TASK TO CARRY OUT: Search the records for the word "FILT" and pick out every line that has it.

Stored dataset items:
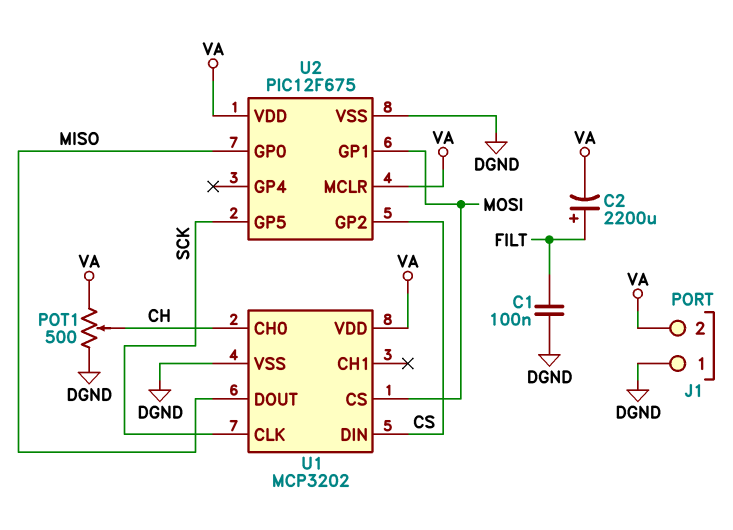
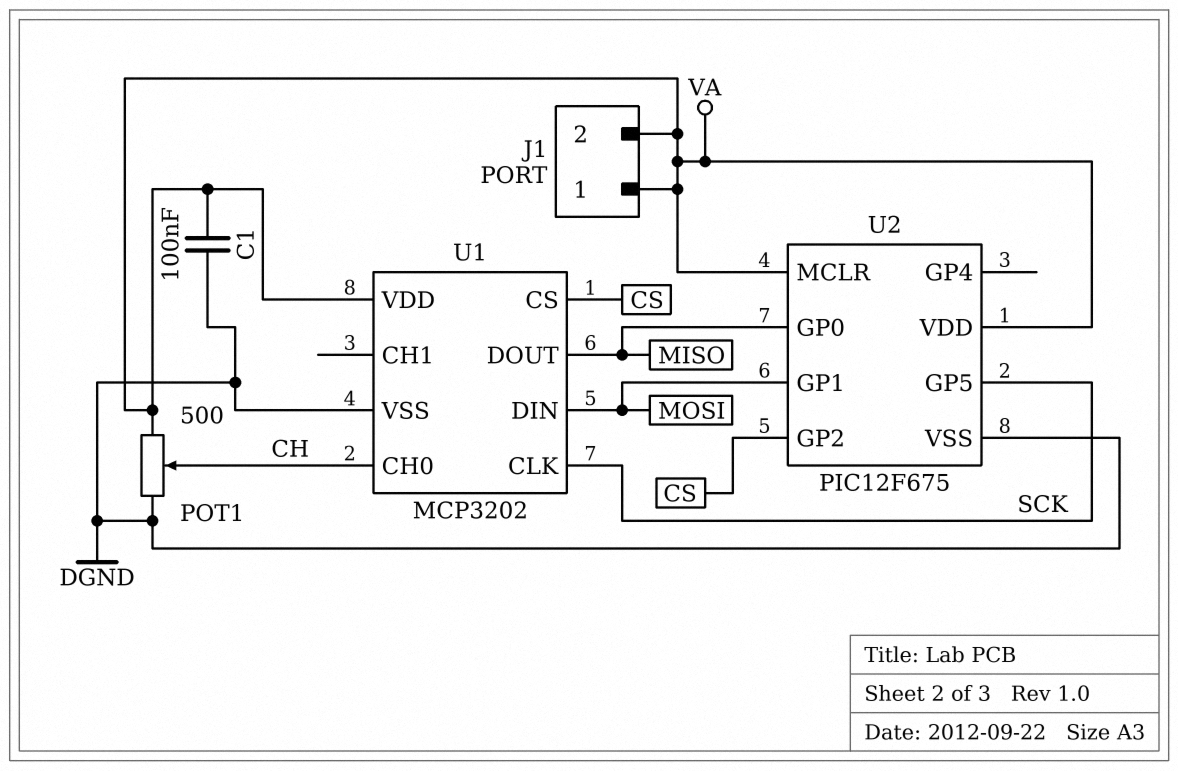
C1: 100nF (DGND, FILT) -> 100nF (DGND, VA)
C2: 2200uF (plus FILT, minus VA) -> none
J1 pin 1: DGND -> VA
U1 pin CS: MOSI -> CS
U1 pin DIN: CS -> MOSI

RESULT OF THIS EXERCISE:
C1: 100nF (DGND, FILT) -> 100nF (DGND, VA)
C2: 2200uF (plus FILT, minus VA) -> none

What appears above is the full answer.